DATASET RECORDS →
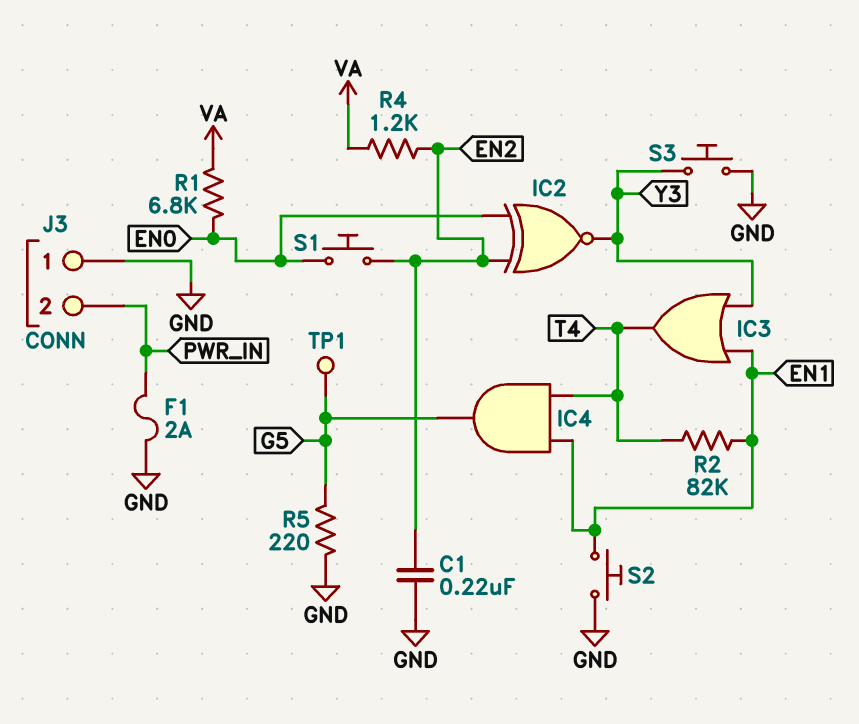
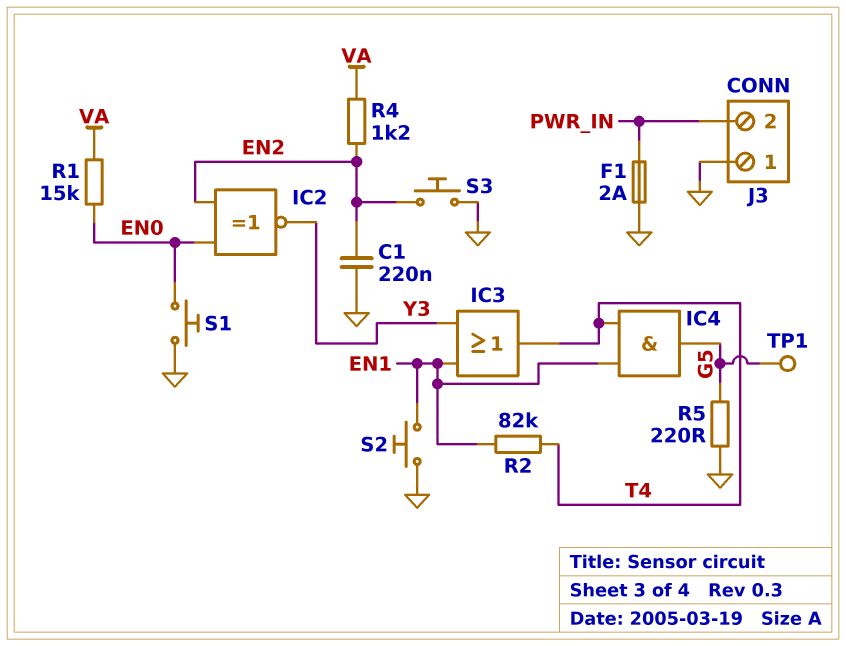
R1: 6.8k (EN0, VA) -> 15k (EN0, VA)
S1: button (EN0, EN2) -> button (EN0, GND)
S3: button (GND, Y3) -> button (EN2, GND)

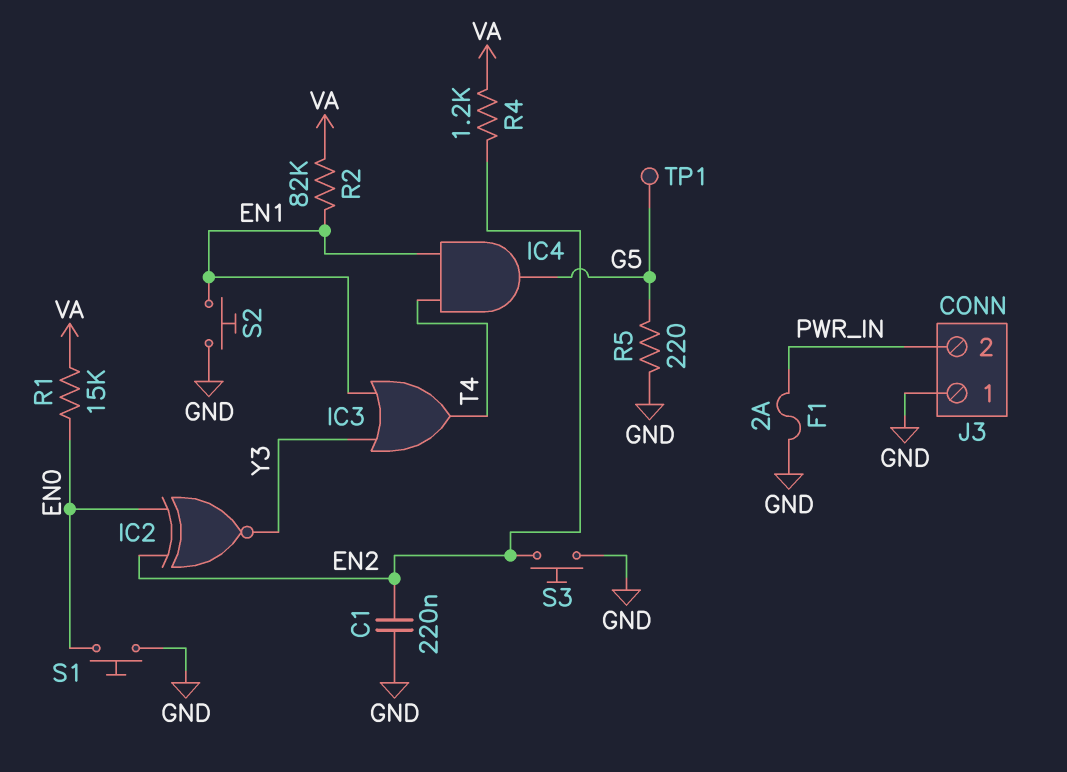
R2: 82k (EN1, T4) -> 82k (EN1, VA)

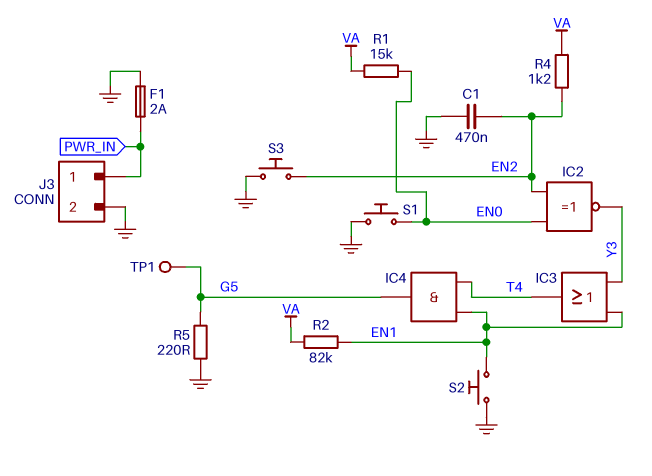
C1: 220nF (EN2, GND) -> 470nF (EN2, GND)
J3 pin 1: GND -> PWR_IN
J3 pin 2: PWR_IN -> GND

WHAT YOU SHOULD DO → All lines from the one holding "R2: 82k (EN1, T4) -> 82k (EN1, VA)" through the last line of the entries, and nothing else, are to be output exactly; leave out the pictures.

OUTPUT FOR THIS EXERCISE →
R2: 82k (EN1, T4) -> 82k (EN1, VA)

C1: 220nF (EN2, GND) -> 470nF (EN2, GND)
J3 pin 1: GND -> PWR_IN
J3 pin 2: PWR_IN -> GND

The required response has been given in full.